* _Assigned task_: Pick out and copy every line below that has the word "stick".

* _Data extract_:

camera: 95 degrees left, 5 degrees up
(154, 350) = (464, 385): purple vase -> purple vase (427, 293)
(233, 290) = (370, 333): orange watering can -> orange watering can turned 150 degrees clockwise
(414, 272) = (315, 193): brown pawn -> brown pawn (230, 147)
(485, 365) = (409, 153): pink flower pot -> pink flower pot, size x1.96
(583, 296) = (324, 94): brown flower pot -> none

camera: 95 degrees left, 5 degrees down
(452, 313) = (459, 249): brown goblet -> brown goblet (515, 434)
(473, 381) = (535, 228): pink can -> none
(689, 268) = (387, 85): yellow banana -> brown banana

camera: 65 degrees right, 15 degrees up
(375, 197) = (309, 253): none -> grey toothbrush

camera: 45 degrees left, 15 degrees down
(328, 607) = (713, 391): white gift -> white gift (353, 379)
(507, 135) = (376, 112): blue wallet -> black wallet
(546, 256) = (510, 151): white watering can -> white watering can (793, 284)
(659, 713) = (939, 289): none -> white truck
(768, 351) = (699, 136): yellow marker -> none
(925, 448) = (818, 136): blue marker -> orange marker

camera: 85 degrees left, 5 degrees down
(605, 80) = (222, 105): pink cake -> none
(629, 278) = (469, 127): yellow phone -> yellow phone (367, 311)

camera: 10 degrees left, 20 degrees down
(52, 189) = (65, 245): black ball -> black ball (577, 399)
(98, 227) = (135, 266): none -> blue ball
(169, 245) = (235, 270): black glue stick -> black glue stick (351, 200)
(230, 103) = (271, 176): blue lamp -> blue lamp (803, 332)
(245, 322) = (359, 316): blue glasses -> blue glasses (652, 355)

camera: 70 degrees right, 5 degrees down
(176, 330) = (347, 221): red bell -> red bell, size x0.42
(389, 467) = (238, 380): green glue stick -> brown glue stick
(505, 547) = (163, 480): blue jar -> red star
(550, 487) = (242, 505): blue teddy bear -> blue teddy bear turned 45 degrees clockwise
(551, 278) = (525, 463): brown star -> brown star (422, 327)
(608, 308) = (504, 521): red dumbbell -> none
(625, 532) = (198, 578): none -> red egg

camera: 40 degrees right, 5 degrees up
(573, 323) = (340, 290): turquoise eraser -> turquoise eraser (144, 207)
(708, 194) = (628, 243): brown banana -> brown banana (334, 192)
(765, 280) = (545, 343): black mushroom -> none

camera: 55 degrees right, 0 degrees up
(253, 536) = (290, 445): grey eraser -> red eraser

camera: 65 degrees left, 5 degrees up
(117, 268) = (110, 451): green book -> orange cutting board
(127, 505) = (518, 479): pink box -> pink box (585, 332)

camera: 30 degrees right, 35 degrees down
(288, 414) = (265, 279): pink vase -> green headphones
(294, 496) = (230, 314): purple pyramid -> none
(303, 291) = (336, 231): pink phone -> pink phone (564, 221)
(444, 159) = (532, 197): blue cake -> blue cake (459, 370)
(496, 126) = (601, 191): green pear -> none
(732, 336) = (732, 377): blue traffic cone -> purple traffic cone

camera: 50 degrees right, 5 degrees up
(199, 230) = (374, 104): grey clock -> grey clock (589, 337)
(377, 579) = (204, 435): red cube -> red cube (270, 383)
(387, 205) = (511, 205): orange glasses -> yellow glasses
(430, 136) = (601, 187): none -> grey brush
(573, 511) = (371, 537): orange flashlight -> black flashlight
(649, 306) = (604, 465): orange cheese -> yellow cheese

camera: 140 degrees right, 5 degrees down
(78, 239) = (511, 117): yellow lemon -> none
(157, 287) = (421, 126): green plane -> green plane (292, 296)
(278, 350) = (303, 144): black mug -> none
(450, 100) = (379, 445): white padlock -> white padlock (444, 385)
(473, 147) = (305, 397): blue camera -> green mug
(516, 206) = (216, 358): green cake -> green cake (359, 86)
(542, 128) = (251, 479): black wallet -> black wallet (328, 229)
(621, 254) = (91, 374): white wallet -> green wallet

* _Worked solution_:
(169, 245) = (235, 270): black glue stick -> black glue stick (351, 200)
(389, 467) = (238, 380): green glue stick -> brown glue stick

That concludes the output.